PROBLEM STATEMENT ->
Among the lines below, count those containing the word "rolling". Give the number only.

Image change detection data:
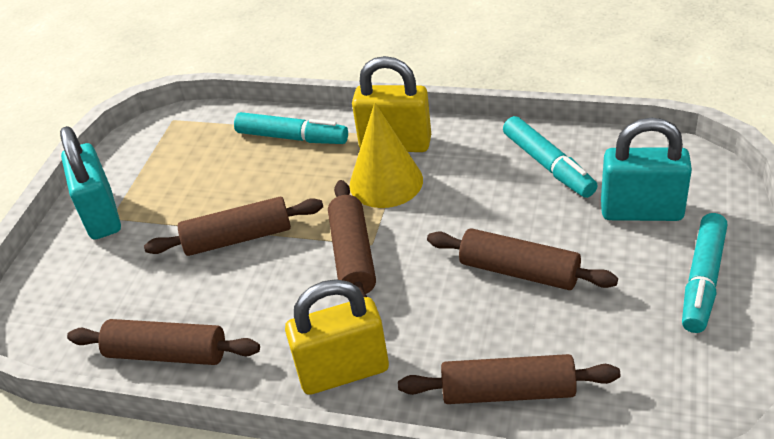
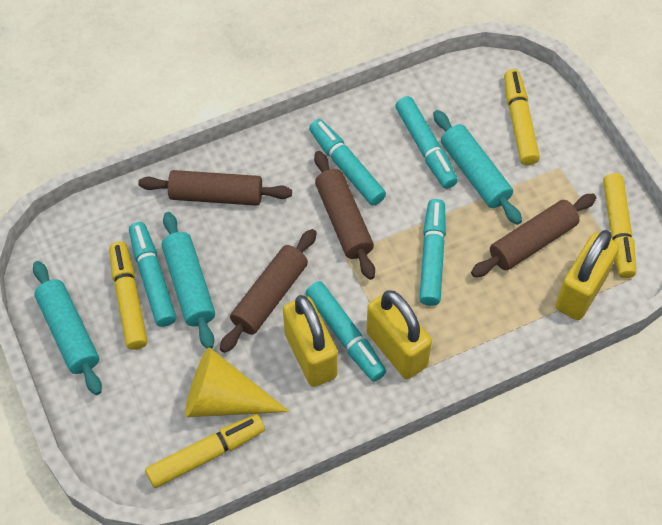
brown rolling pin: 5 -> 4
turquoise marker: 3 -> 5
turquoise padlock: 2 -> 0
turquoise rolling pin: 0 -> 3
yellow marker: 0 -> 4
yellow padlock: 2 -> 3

SOLUTION ->
2